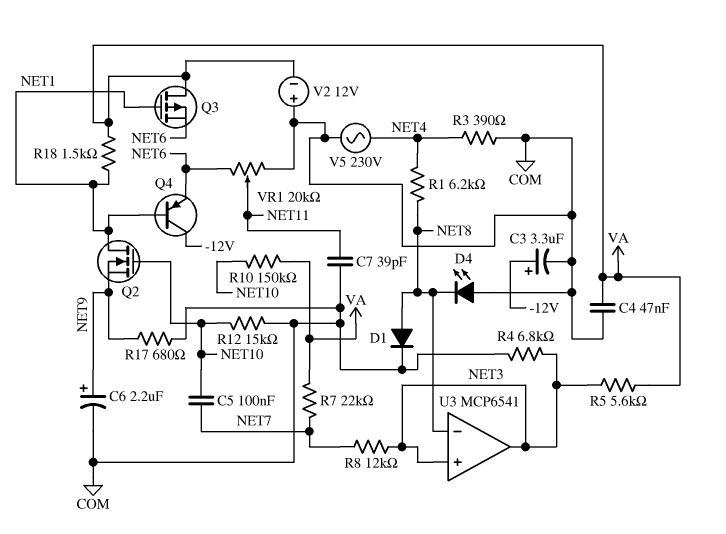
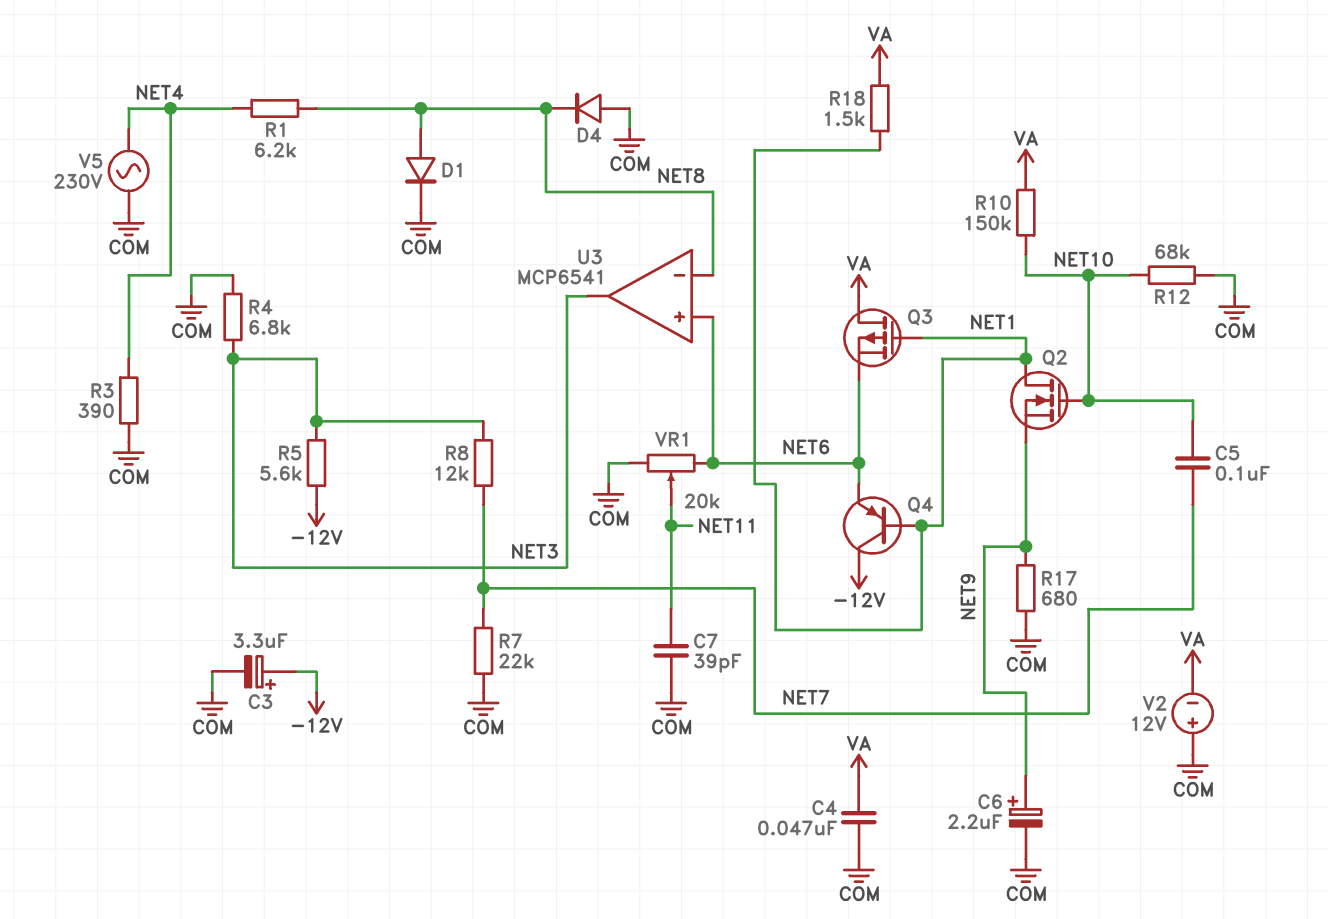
D4: LED (A COM, K NET8) -> diode (A COM, K NET8)
R5: 5.6k (NET3, VA) -> 5.6k (-12V, NET3)
R7: 22k (NET7, VA) -> 22k (COM, NET7)
R12: 15k (COM, NET10) -> 68k (COM, NET10)
U3 pin in+: NET3 -> NET6

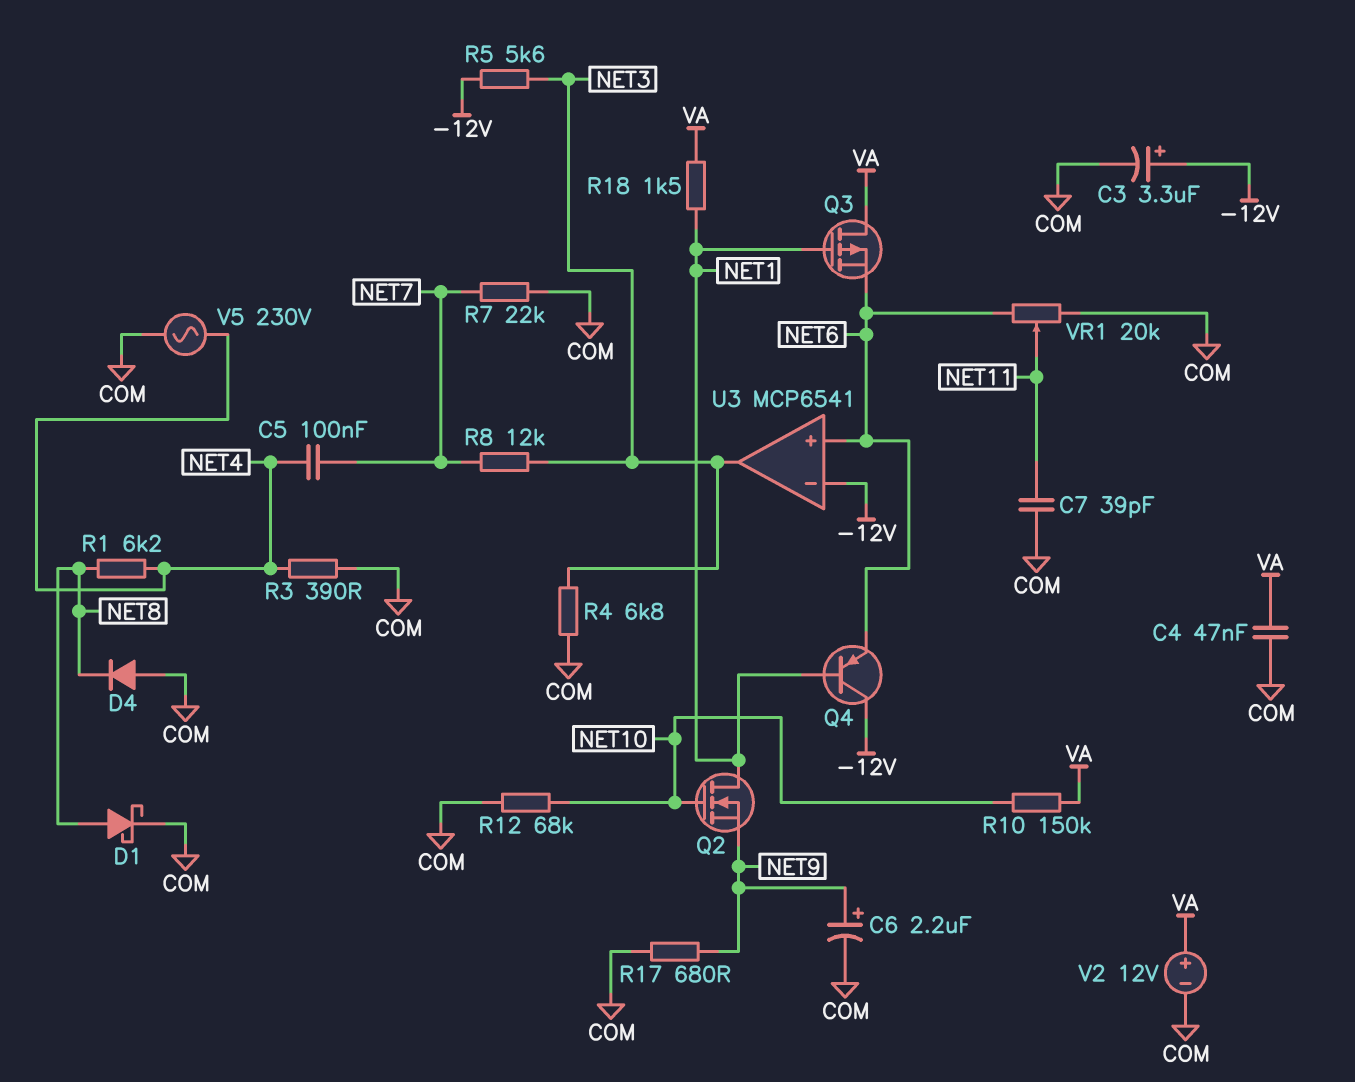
C5: 100nF (NET7, NET10) -> 100nF (NET4, NET7)
D1: diode (A NET8, K COM) -> schottky (A NET8, K COM)
U3 pin in-: NET8 -> -12V
V2: 12V (plus COM, minus VA) -> 12V (plus VA, minus COM)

> What to do: Beginning at the line containing "R12: 15k (COM, NET10) -> 68k (COM, NET10)", restate every line through the end of the material above exactly; omit the pictures.

> Solution to this task:
R12: 15k (COM, NET10) -> 68k (COM, NET10)
U3 pin in+: NET3 -> NET6

C5: 100nF (NET7, NET10) -> 100nF (NET4, NET7)
D1: diode (A NET8, K COM) -> schottky (A NET8, K COM)
U3 pin in-: NET8 -> -12V
V2: 12V (plus COM, minus VA) -> 12V (plus VA, minus COM)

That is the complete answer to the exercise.